## Exercise brief
Once you find the line with "camera: 15 degrees left, 10 degrees down" in the entries below, return exactly every line from it through the line with "(691, 485) = (723, 556): black".

## Available records

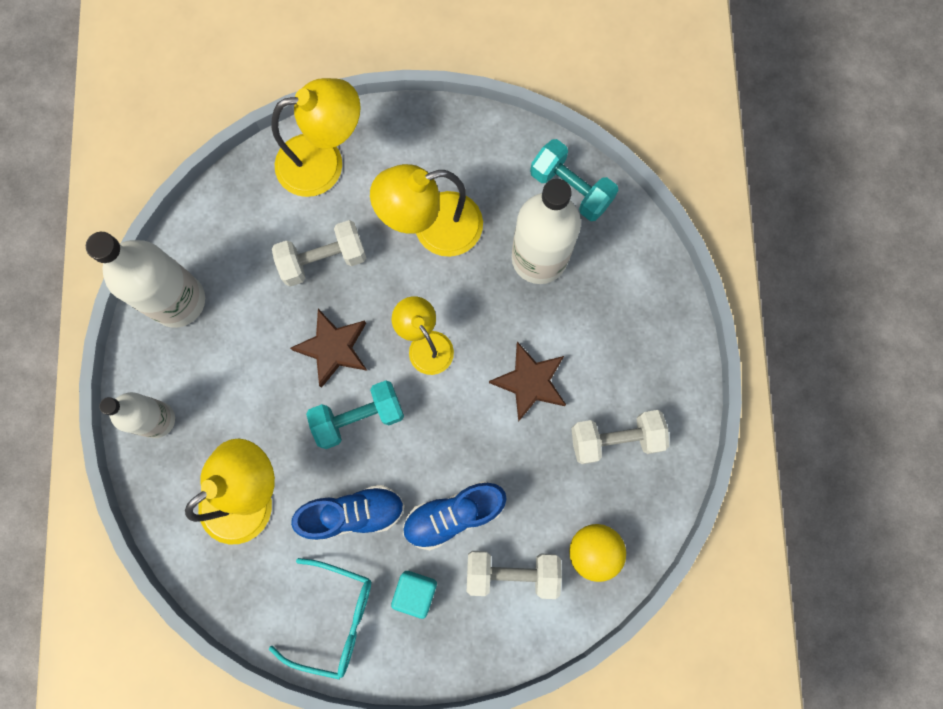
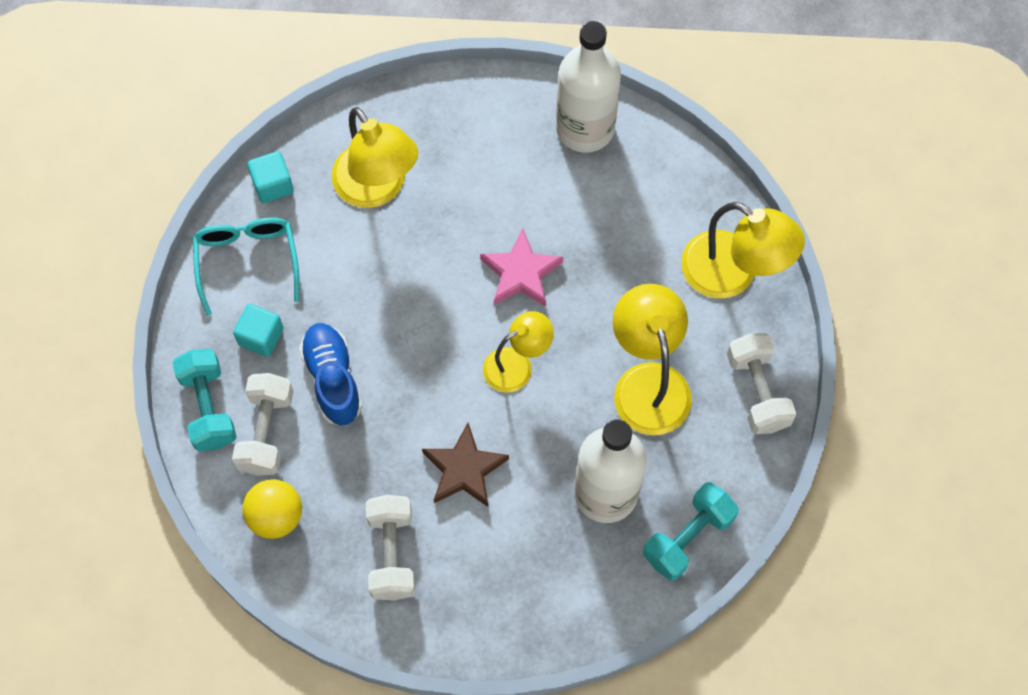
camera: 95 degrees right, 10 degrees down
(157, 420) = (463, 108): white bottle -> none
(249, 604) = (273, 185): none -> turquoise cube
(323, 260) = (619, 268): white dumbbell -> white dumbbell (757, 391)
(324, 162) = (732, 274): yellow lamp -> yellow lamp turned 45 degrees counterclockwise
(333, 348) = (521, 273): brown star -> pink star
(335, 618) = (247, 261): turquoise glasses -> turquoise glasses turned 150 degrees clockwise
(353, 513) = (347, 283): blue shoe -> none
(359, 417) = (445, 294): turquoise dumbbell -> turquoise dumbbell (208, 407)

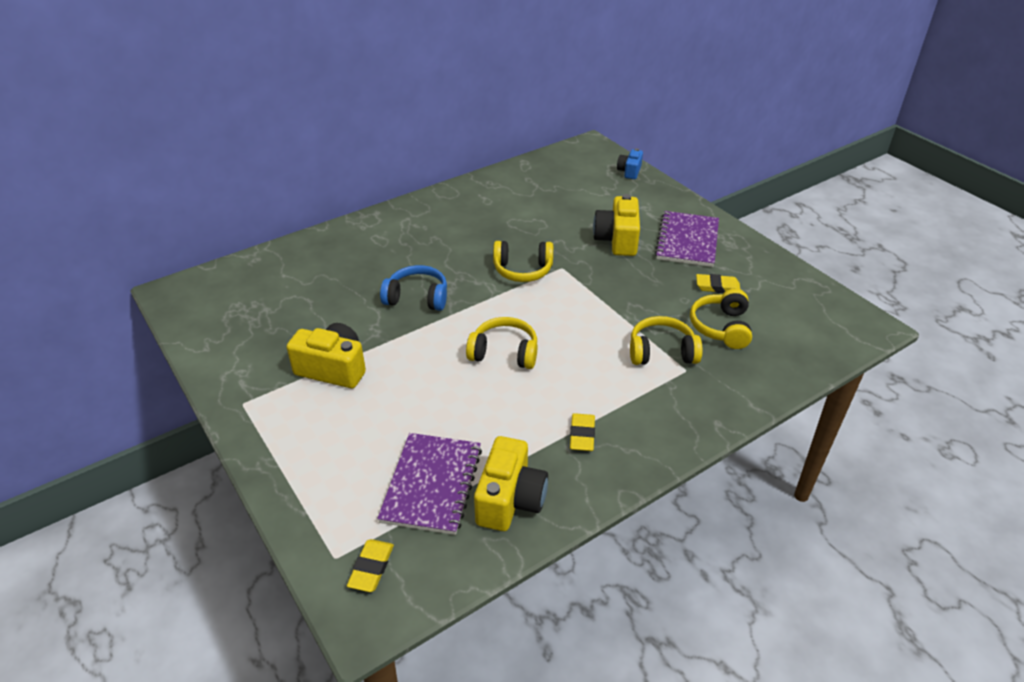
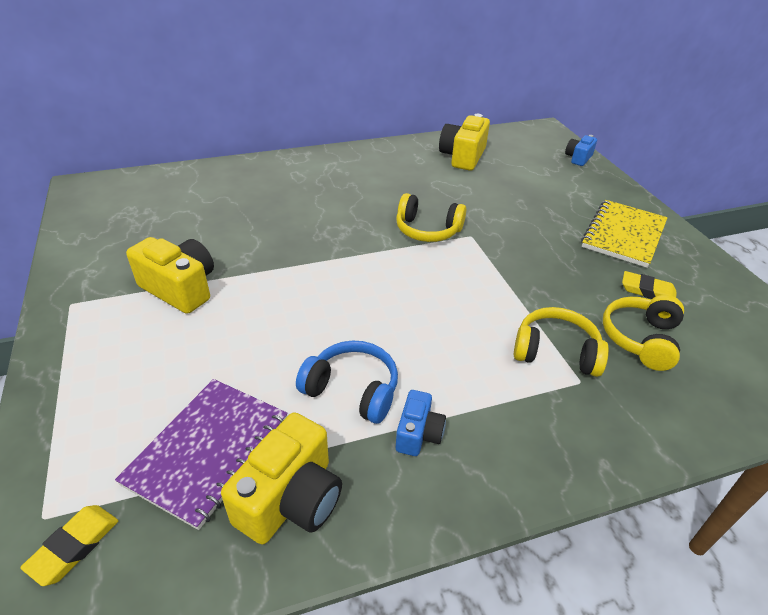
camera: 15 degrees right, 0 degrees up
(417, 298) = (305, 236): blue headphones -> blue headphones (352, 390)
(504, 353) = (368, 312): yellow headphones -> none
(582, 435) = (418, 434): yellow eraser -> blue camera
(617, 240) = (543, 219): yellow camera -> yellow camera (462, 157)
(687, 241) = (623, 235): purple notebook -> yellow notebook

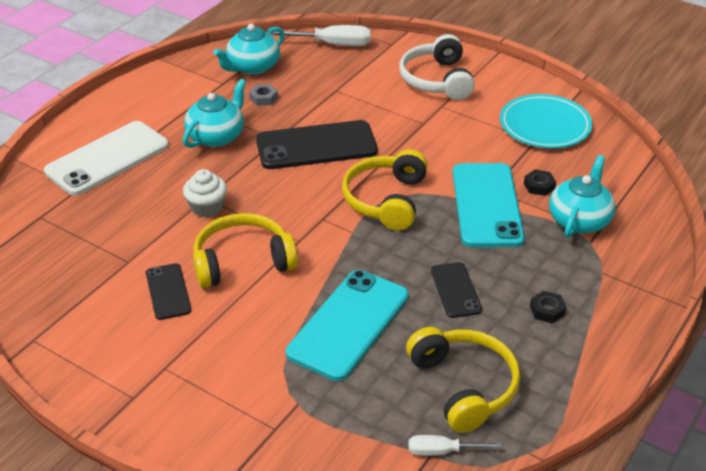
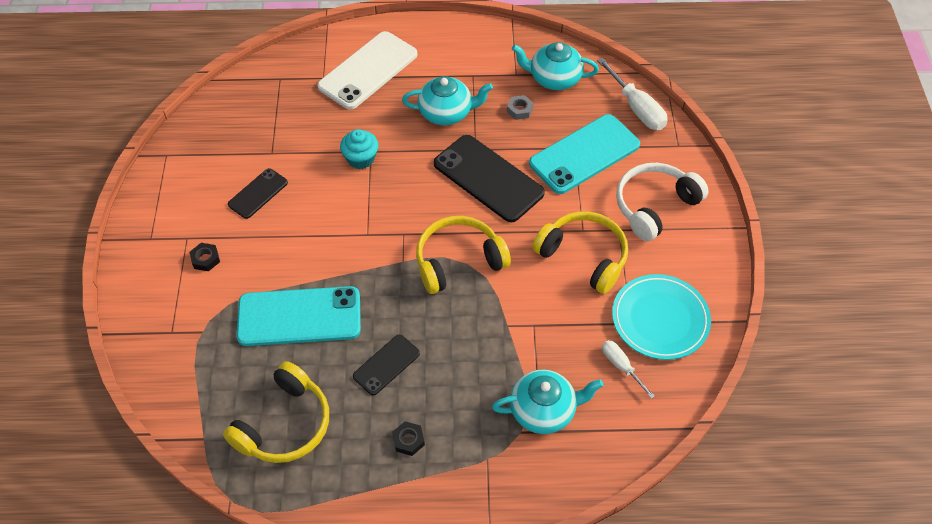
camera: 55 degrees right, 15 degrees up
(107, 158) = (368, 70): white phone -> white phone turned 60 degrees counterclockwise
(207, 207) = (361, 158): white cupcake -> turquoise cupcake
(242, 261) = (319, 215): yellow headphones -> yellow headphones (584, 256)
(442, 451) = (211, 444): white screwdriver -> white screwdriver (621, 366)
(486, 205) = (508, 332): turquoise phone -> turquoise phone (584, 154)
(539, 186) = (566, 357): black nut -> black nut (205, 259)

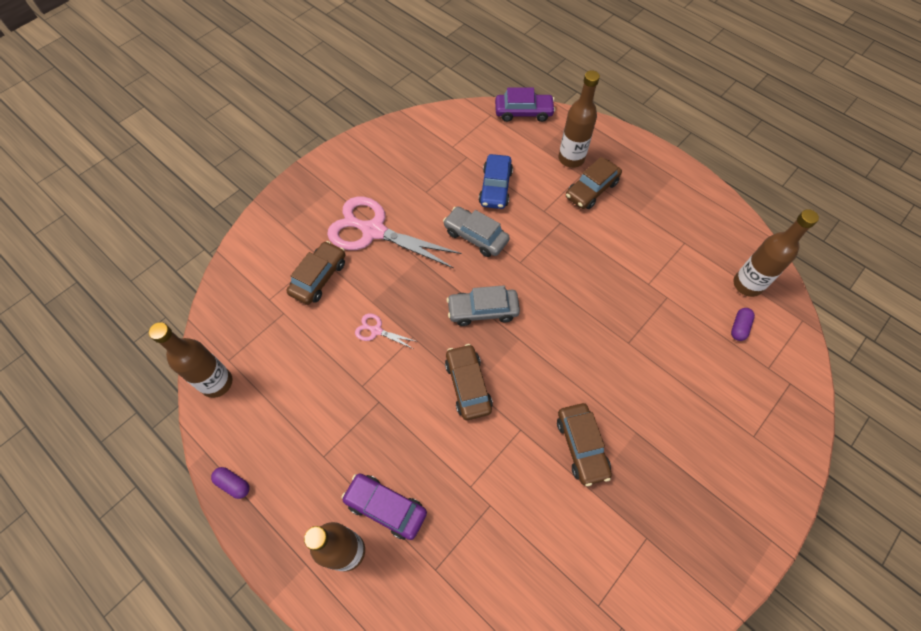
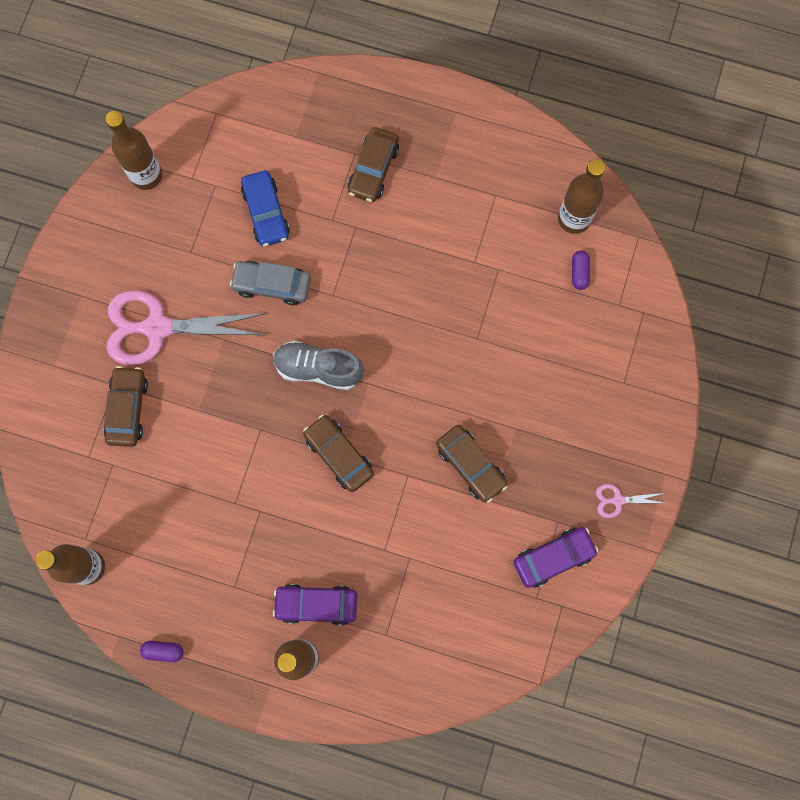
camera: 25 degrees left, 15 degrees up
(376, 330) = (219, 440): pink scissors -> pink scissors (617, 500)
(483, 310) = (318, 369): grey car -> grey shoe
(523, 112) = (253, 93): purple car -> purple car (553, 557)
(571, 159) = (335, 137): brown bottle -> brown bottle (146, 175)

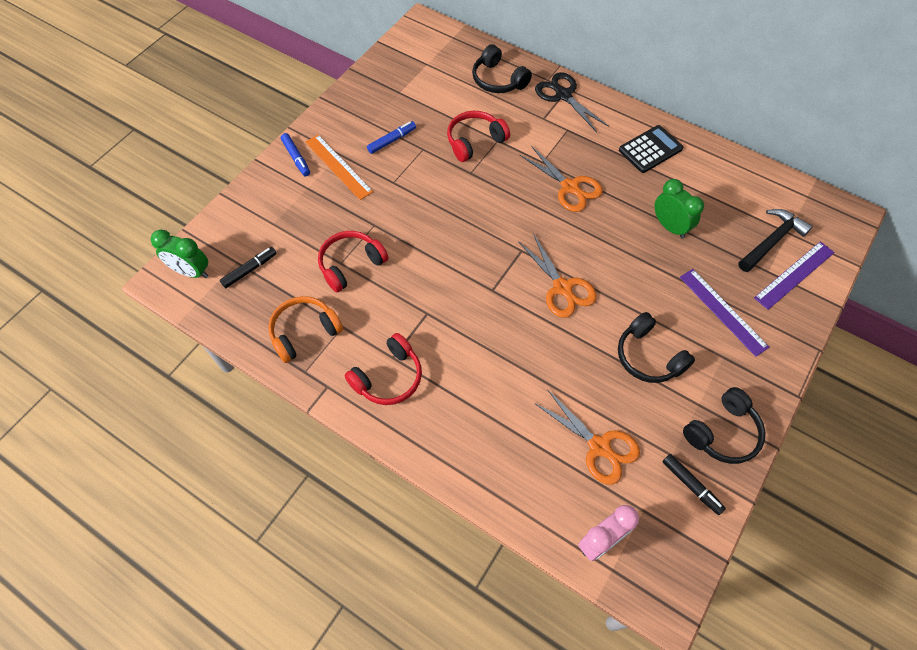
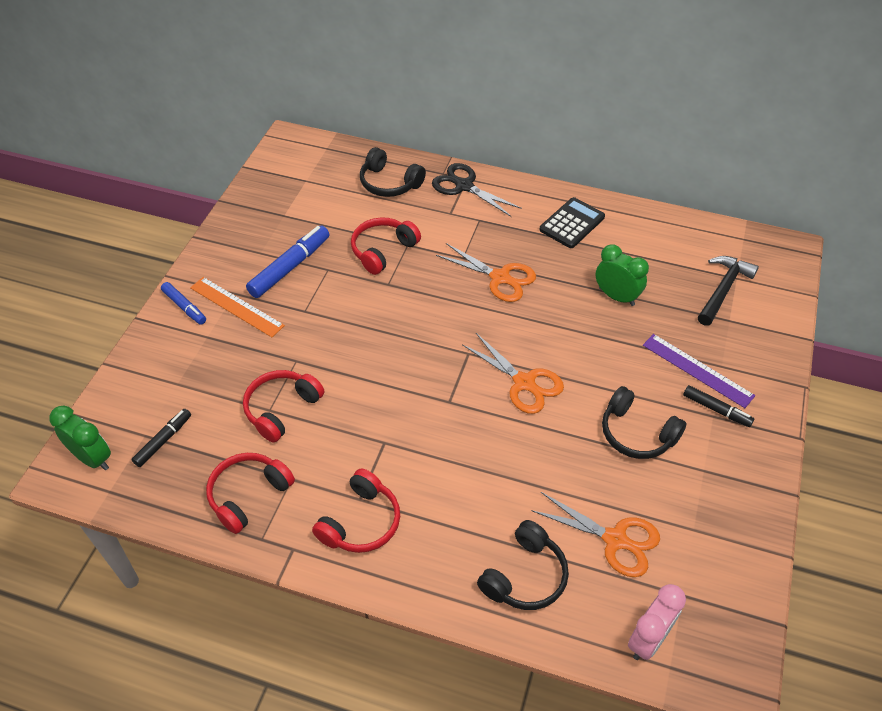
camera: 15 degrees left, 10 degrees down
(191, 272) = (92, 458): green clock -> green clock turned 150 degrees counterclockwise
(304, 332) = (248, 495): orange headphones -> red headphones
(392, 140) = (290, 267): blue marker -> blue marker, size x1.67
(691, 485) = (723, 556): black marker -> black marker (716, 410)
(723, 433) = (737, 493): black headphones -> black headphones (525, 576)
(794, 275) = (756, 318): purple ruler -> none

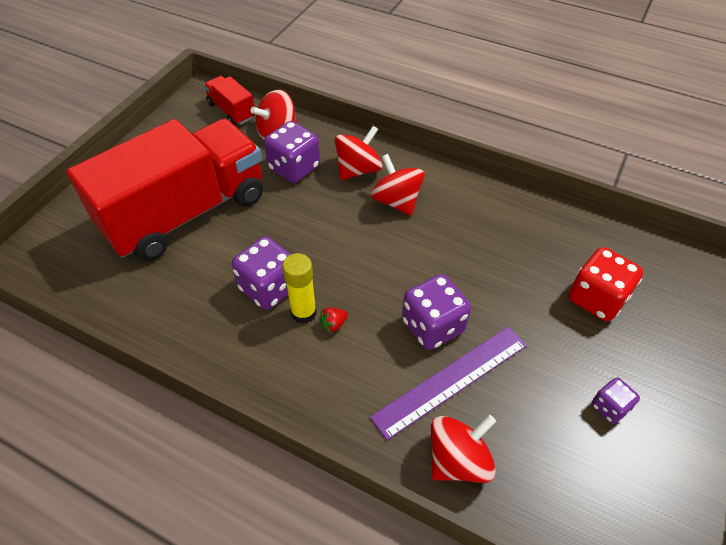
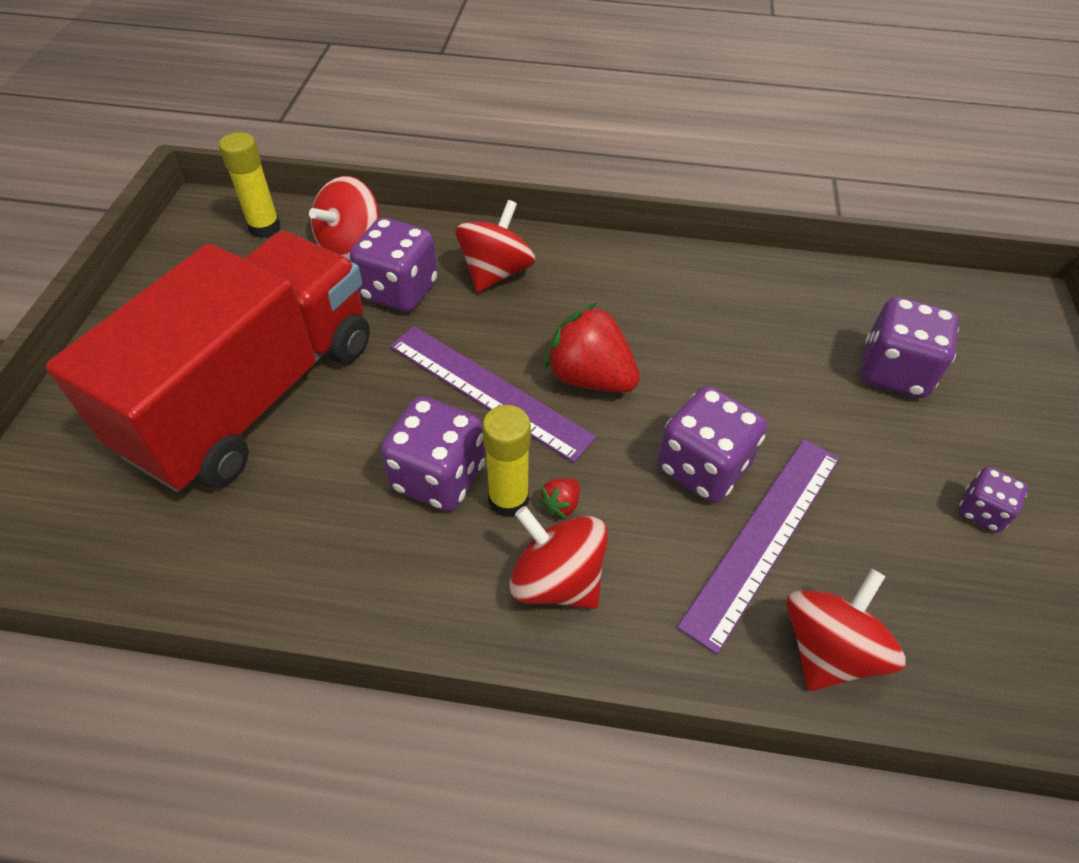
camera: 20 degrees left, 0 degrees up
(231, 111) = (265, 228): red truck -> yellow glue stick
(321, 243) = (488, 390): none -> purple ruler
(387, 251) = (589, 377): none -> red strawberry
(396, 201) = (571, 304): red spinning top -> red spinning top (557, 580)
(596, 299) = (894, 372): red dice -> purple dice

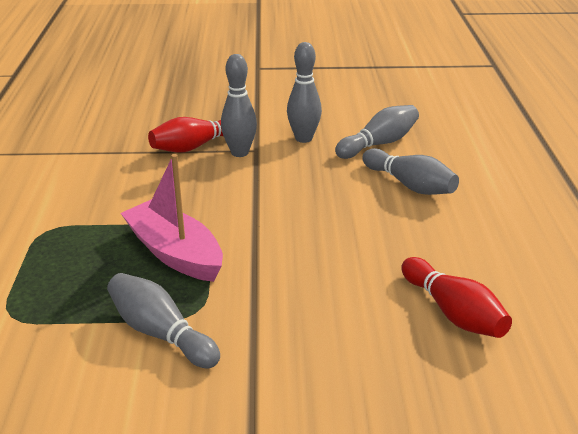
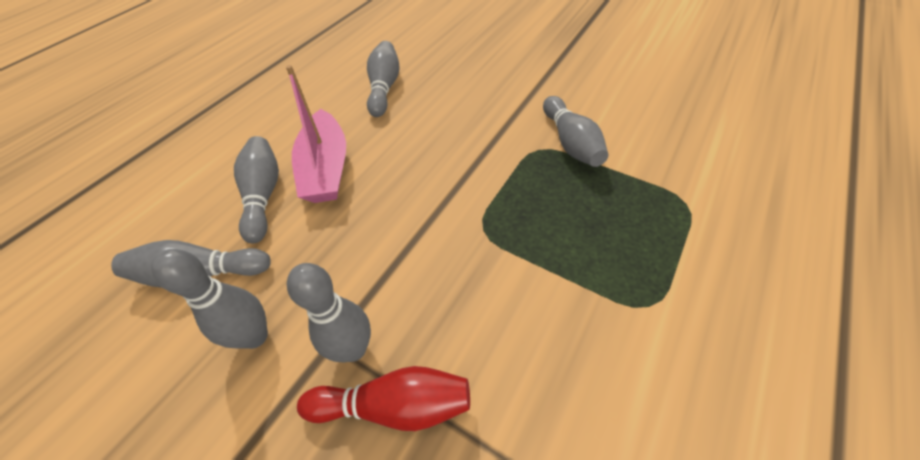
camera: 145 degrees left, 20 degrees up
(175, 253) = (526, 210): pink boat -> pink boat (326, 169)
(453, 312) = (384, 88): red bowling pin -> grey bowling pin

## Exercise response
camera: 15 degrees left, 10 degrees down
(191, 272) = (92, 458): green clock -> green clock turned 150 degrees counterclockwise
(304, 332) = (248, 495): orange headphones -> red headphones
(392, 140) = (290, 267): blue marker -> blue marker, size x1.67
(691, 485) = (723, 556): black marker -> black marker (716, 410)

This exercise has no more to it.